* Begin ITEMS *

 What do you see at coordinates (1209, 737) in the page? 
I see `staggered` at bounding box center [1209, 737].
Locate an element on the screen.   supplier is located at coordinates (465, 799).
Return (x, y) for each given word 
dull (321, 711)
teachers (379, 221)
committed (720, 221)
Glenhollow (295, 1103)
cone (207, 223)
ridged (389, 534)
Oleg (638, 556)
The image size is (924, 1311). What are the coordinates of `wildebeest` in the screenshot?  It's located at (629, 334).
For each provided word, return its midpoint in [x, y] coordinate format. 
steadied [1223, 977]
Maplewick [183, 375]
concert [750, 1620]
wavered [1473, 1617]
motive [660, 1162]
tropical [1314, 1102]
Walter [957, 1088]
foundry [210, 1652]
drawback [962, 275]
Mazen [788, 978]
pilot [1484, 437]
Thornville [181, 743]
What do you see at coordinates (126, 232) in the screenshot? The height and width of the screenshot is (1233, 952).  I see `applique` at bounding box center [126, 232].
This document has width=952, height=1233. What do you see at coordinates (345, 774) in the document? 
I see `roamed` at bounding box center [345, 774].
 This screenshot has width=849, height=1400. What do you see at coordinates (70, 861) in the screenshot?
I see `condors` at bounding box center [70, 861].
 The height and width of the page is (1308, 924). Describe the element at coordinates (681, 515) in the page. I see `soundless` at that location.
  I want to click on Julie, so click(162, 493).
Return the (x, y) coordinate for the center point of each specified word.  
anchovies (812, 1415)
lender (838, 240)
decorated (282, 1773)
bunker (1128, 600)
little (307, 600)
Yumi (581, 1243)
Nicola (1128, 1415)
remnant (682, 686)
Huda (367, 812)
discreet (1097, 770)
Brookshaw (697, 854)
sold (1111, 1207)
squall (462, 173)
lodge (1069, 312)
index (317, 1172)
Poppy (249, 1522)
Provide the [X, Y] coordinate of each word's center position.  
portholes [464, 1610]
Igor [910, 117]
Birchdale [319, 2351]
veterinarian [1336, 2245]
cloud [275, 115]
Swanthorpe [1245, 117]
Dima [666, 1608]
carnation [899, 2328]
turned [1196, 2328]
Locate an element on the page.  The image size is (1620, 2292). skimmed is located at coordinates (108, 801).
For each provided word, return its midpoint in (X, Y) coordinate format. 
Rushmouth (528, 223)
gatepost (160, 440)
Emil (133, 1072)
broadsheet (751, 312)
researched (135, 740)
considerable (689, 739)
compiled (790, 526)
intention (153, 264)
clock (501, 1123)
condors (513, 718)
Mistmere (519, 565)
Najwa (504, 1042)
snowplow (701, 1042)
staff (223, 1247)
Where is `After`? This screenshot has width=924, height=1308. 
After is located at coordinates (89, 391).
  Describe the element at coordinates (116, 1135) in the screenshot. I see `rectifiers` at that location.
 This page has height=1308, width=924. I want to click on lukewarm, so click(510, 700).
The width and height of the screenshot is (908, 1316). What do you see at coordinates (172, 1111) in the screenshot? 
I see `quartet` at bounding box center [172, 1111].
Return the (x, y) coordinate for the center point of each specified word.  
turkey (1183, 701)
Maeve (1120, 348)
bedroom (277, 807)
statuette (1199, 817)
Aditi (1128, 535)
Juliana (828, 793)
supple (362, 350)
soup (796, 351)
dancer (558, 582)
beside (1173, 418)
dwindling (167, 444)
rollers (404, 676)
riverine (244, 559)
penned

* End ITEMS *

TASK DESCRIPTION: Return the material above, word for word, from the line containing "statuette (1199, 817)" through the end.

TASK ANSWER:
statuette (1199, 817)
Aditi (1128, 535)
Juliana (828, 793)
supple (362, 350)
soup (796, 351)
dancer (558, 582)
beside (1173, 418)
dwindling (167, 444)
rollers (404, 676)
riverine (244, 559)
penned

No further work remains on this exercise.